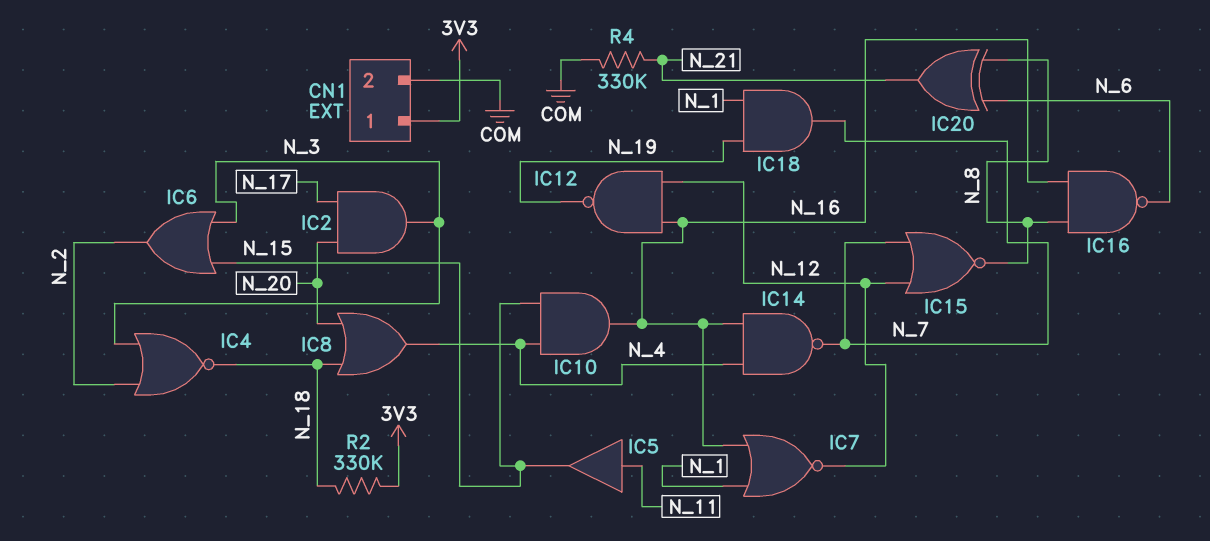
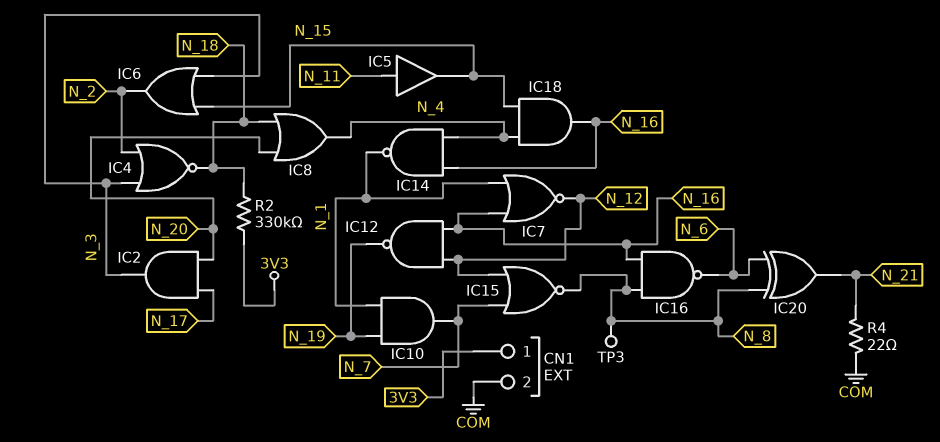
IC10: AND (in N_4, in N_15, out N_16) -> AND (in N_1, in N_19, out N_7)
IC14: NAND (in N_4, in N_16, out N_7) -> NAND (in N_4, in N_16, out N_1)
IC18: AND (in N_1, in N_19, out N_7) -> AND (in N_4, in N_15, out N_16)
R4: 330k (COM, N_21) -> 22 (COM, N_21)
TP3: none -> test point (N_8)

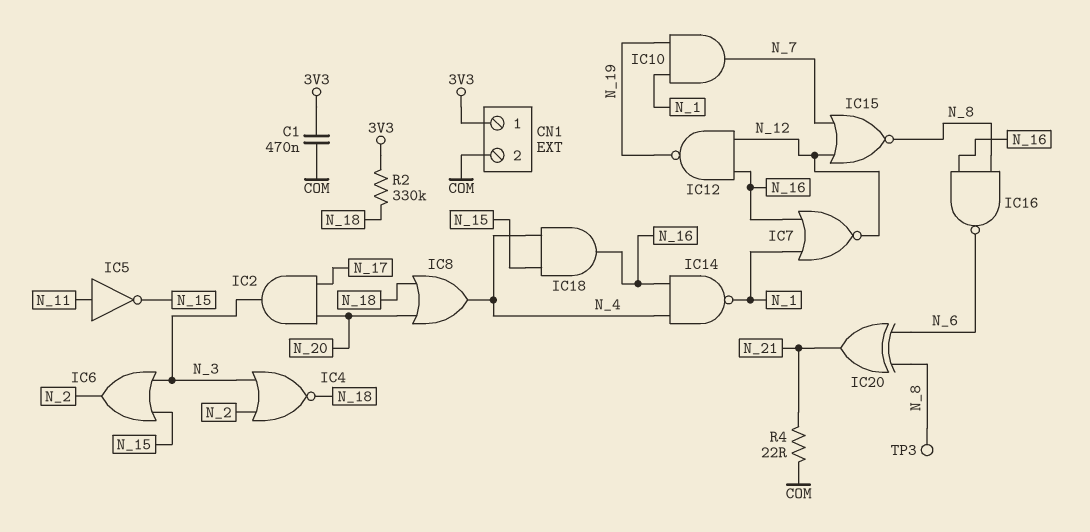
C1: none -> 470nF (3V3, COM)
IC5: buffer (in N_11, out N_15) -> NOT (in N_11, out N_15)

----------

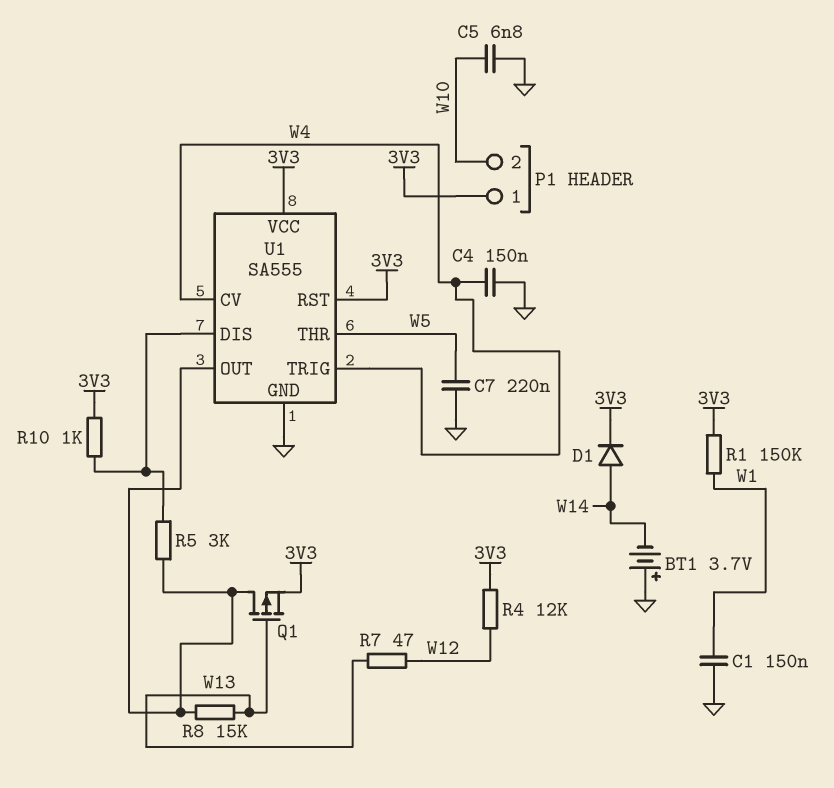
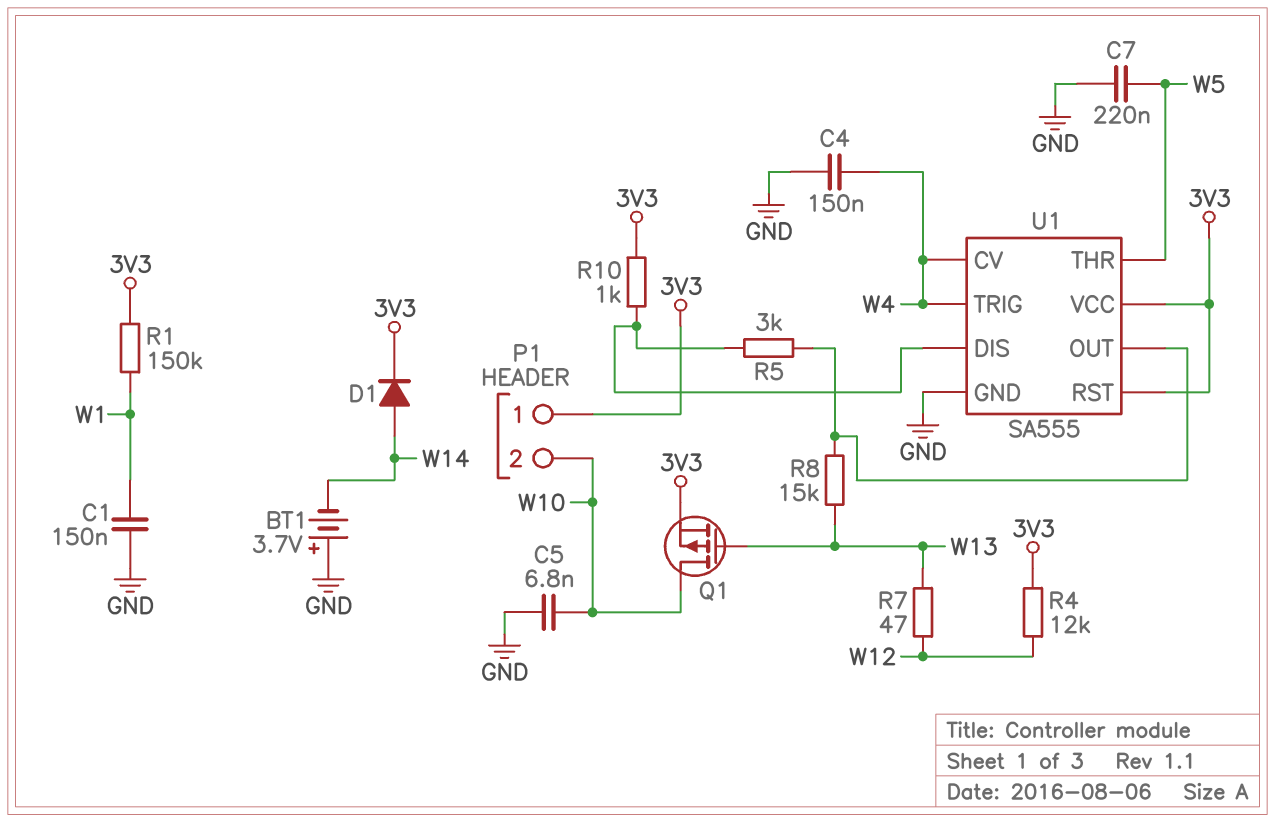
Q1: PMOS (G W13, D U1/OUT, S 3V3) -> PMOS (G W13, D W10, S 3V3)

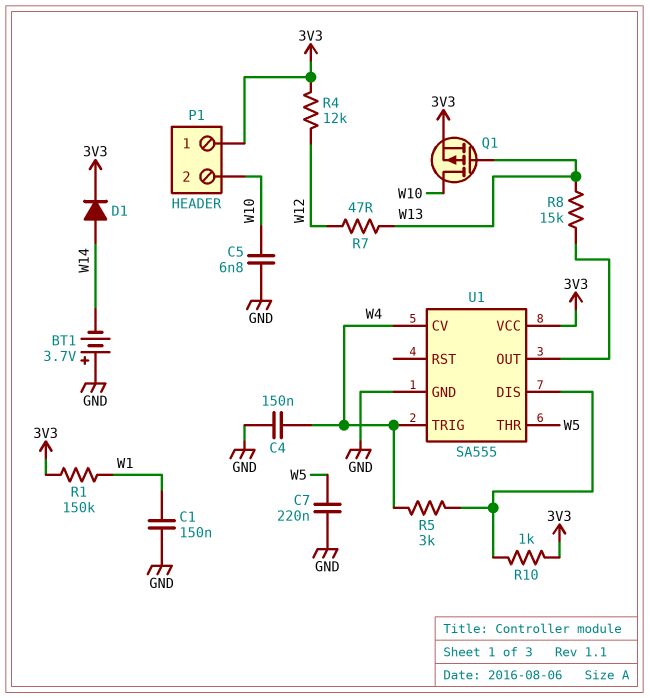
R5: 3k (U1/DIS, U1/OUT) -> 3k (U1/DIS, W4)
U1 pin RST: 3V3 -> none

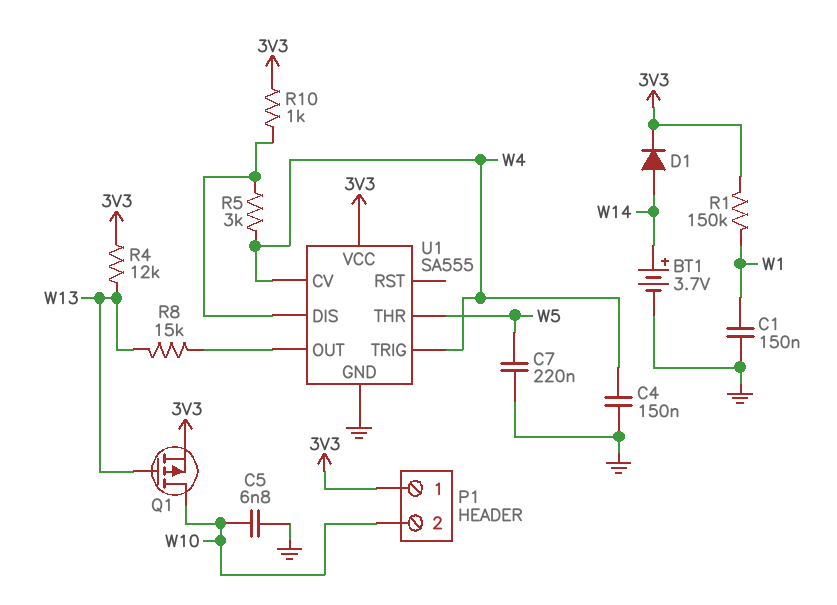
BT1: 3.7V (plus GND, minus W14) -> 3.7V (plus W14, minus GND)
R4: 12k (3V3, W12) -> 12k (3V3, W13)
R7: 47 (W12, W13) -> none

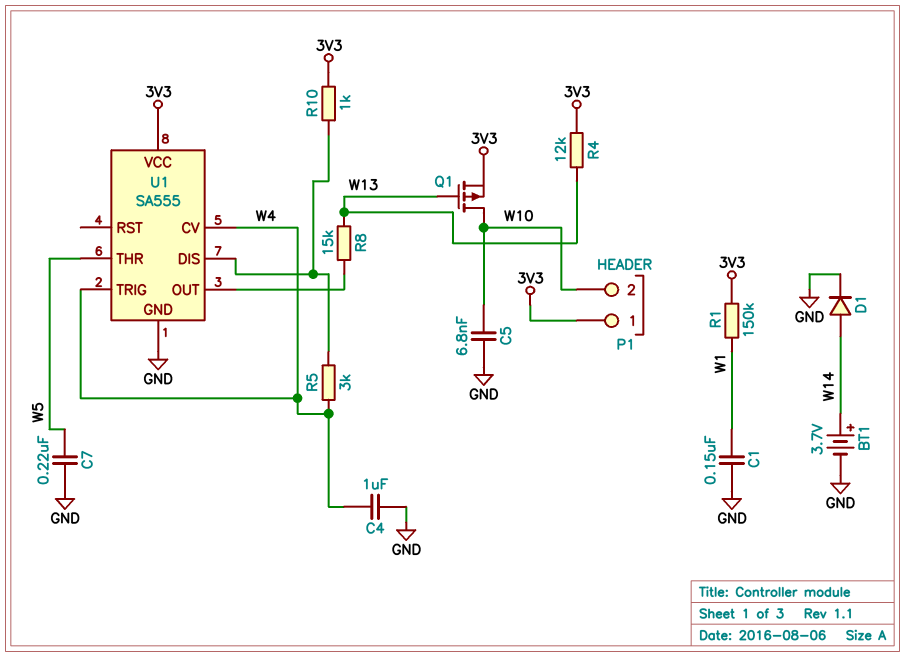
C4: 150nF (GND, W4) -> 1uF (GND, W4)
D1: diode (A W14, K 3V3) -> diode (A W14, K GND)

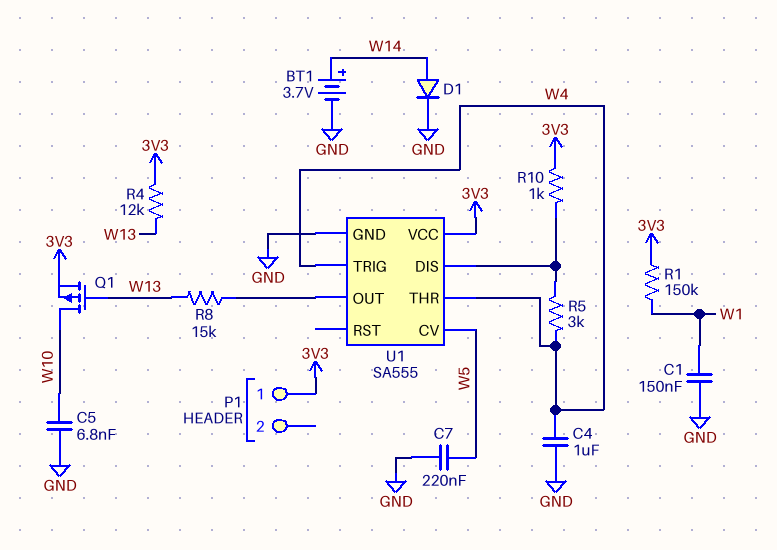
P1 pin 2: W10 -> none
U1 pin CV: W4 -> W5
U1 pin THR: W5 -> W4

----------

INSTRUCTIONS FOR THE TASK
An exact transcription is needed of the lines from the one with "C4: 150nF (GND, W4) -> 1uF (GND, W4)" to the one with "U1 pin THR: W5 -> W4" above, both ends included, with pictures left out.

ANSWER FOR THIS EXERCISE
C4: 150nF (GND, W4) -> 1uF (GND, W4)
D1: diode (A W14, K 3V3) -> diode (A W14, K GND)

P1 pin 2: W10 -> none
U1 pin CV: W4 -> W5
U1 pin THR: W5 -> W4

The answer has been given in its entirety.